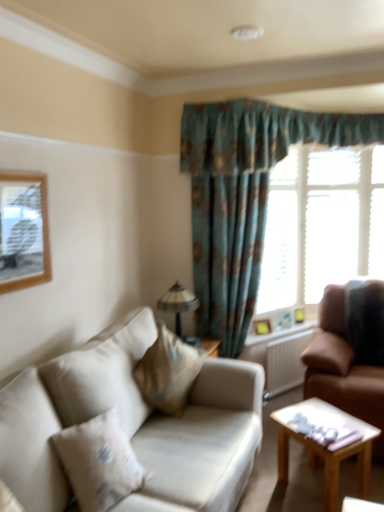
Identify the location of vacant space to the right of wooden picture frame at right, placed as the second picture frame when sorted from top to bottom. (289, 331).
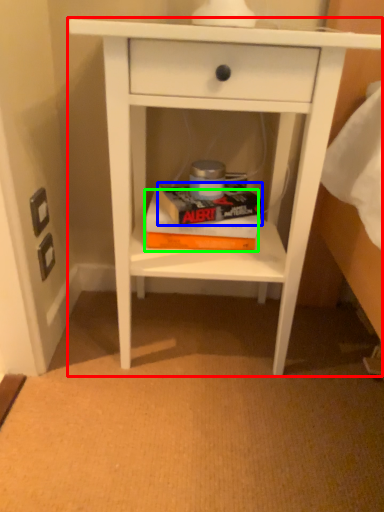
Question: Which is nearer to the nightstand (highlighted by a red box)? paperback book (highlighted by a blue box) or paperback book (highlighted by a green box).

Choices:
 (A) paperback book
 (B) paperback book

Answer: (B)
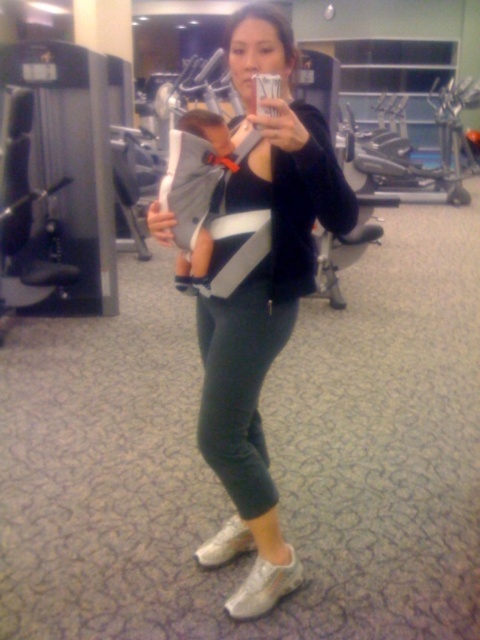
Is black matte baby carrier at center positioned at the back of dark green leggings at center?

No, it is not.

Which is more to the right, black matte baby carrier at center or dark green leggings at center?

Positioned to the right is black matte baby carrier at center.

Is point (287, 580) positioned after point (252, 426)?

That is False.

The image size is (480, 640). I want to click on black matte baby carrier at center, so (263, 300).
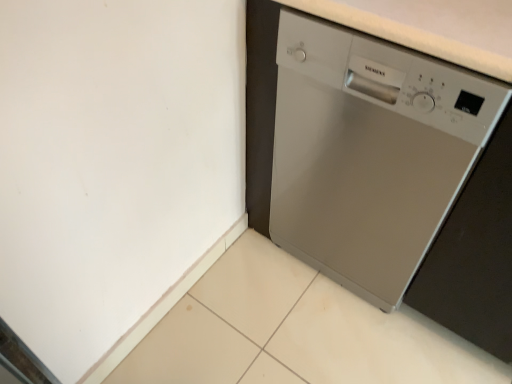
Identify the location of satin silver dishwasher at right. This screenshot has width=512, height=384. (369, 153).

This screenshot has height=384, width=512. Describe the element at coordinates (369, 153) in the screenshot. I see `satin silver dishwasher at right` at that location.

Identify the location of satin silver dishwasher at right. This screenshot has height=384, width=512. (369, 153).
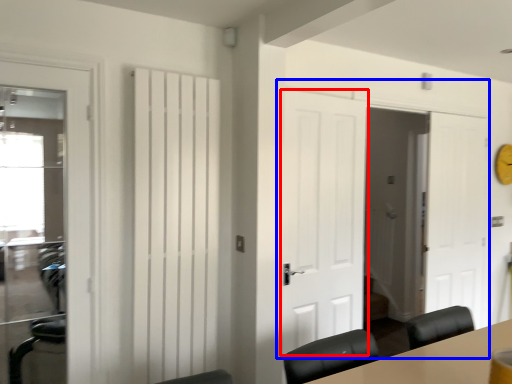
Question: Among these objects, which one is farthest to the camera, door (highlighted by a red box) or door (highlighted by a blue box)?

Choices:
 (A) door
 (B) door

Answer: (B)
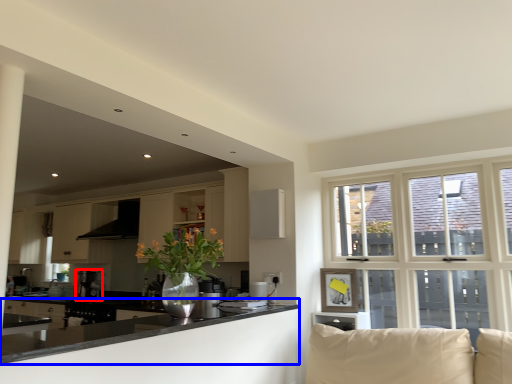
Question: Which point is closer to the camera, coffee machine (highlighted by a red box) or countertop (highlighted by a blue box)?

Choices:
 (A) coffee machine
 (B) countertop

Answer: (B)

------------------------

### Your goal
Extract every line in the records that contains the string "point", and copy each one in full. Match case exactly.

### Response to this exercise
Is point (287, 580) positioned after point (252, 426)?
Question: Which point is closer to the camera, coffee machine (highlighted by a red box) or countertop (highlighted by a blue box)?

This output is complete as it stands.